Assignment: Below are records that hold pictures; write out only the lines from their start through the line with "window: (460, 567) -> (655, 713), moved", exactly, and drop the pictures.

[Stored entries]
- Opening Delimiter -
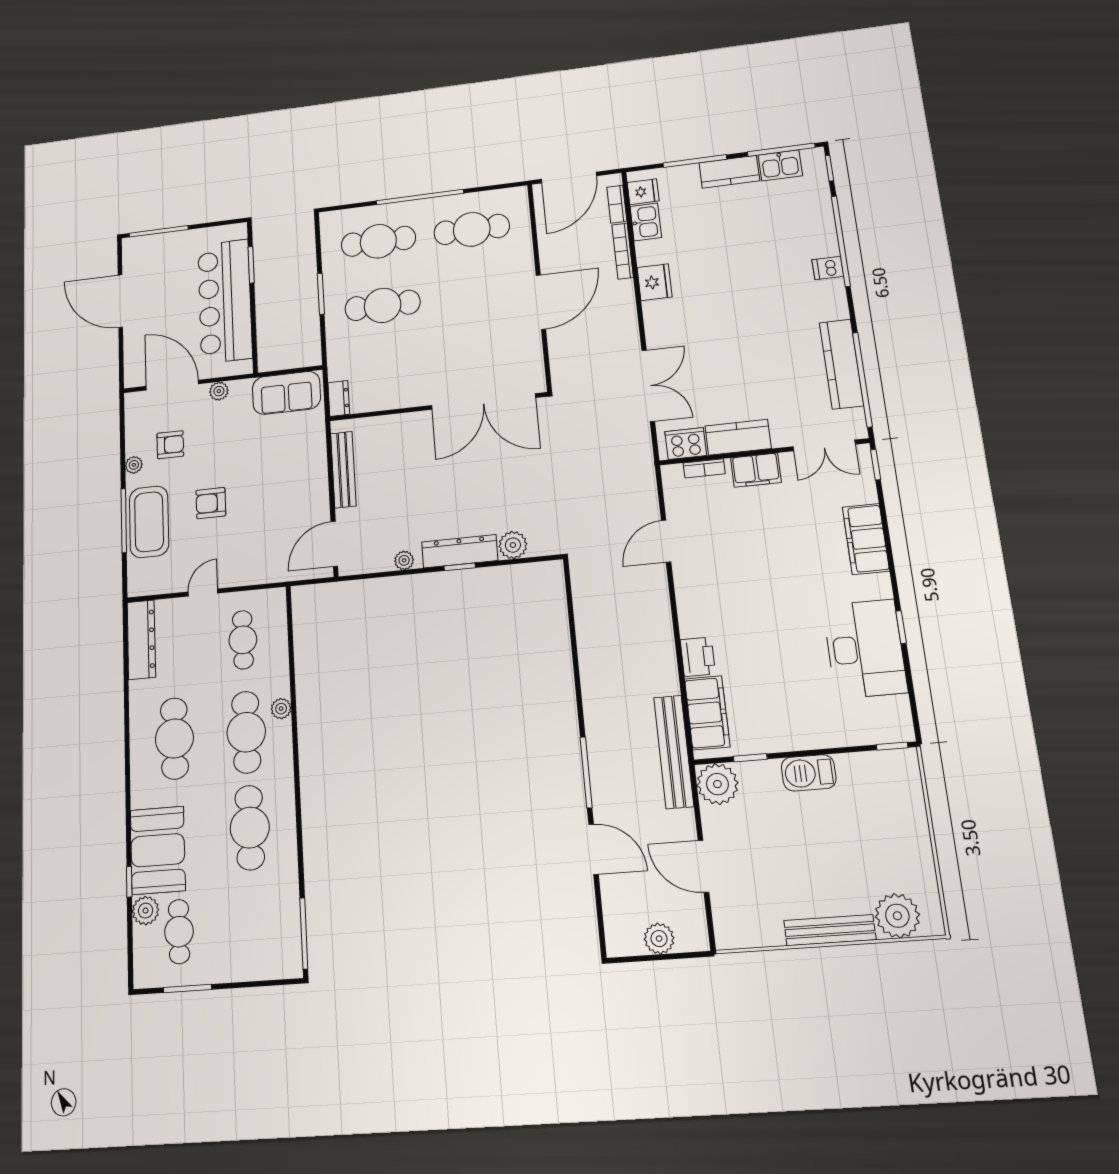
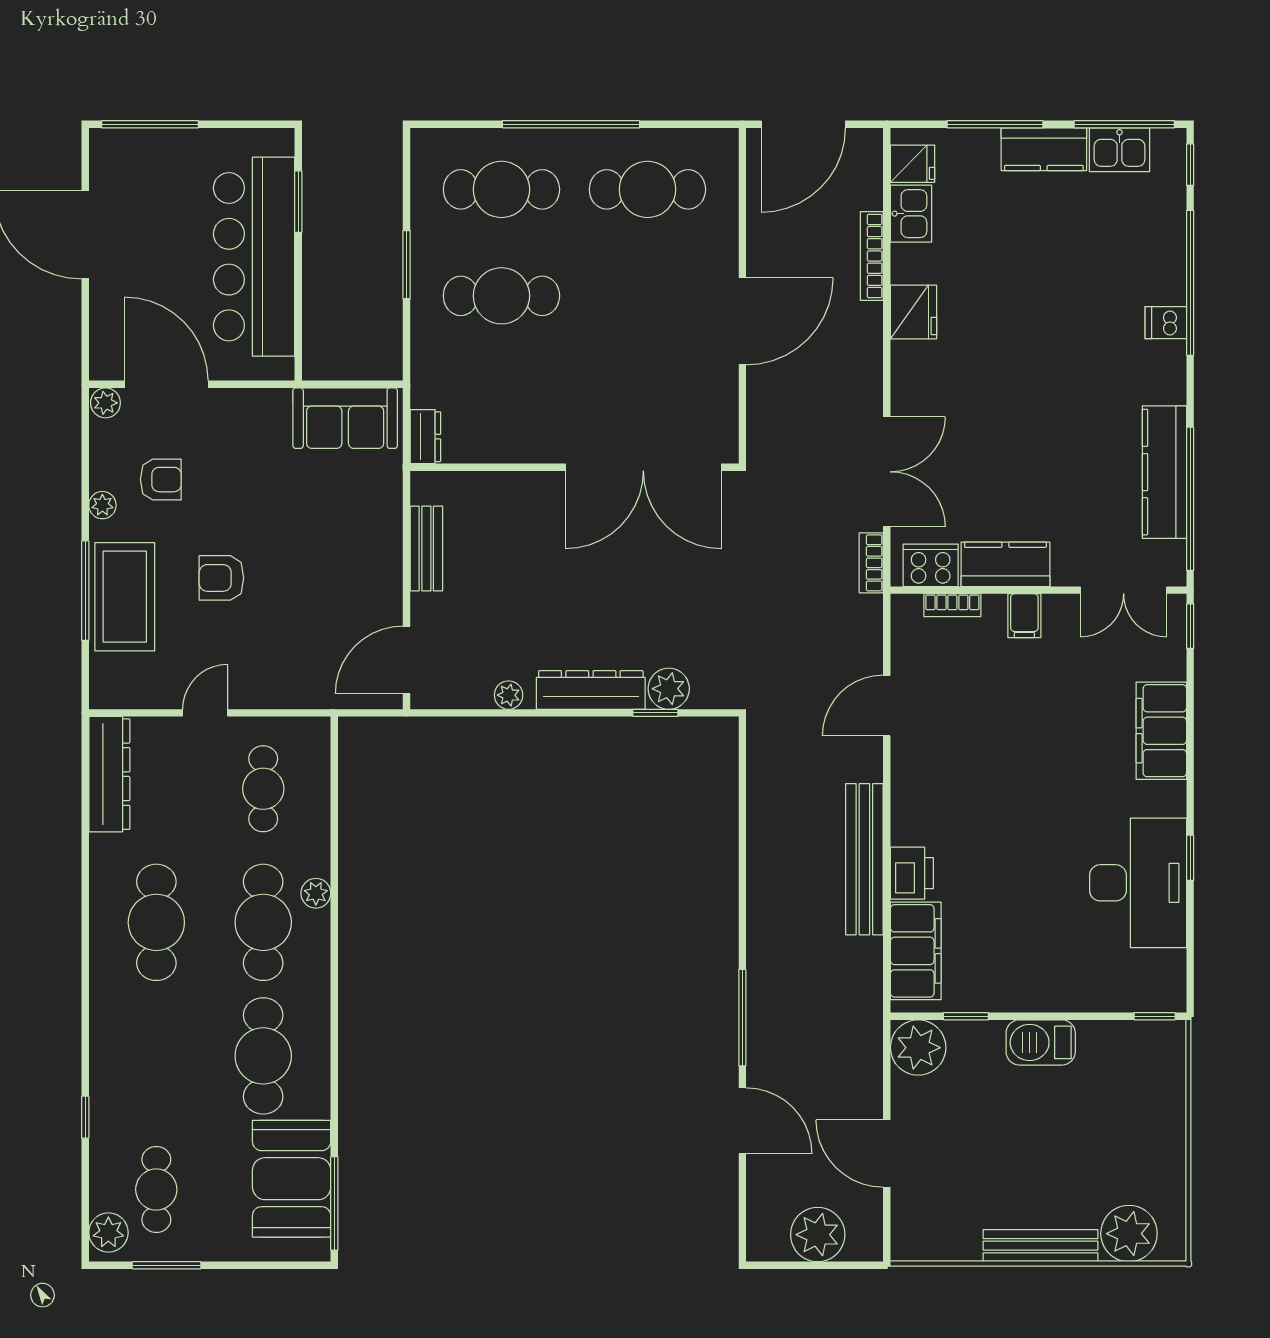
bookcase: (617, 204) -> (871, 563), moved
plant: (219, 391) -> (105, 403), moved
bench: (343, 470) -> (426, 548), width x0.73
filing cabinet: (756, 470) -> (1024, 616), width x0.50
window: (460, 567) -> (655, 713), moved
bench: (674, 752) -> (864, 859), moved
booth: (158, 850) -> (292, 1179), moved
plant: (146, 911) -> (108, 1232), moved
plant: (659, 939) -> (818, 1235), width x1.36, depth x1.36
- Closing Delimiter -
The completed task:
bookcase: (617, 204) -> (871, 563), moved
plant: (219, 391) -> (105, 403), moved
bench: (343, 470) -> (426, 548), width x0.73
filing cabinet: (756, 470) -> (1024, 616), width x0.50
window: (460, 567) -> (655, 713), moved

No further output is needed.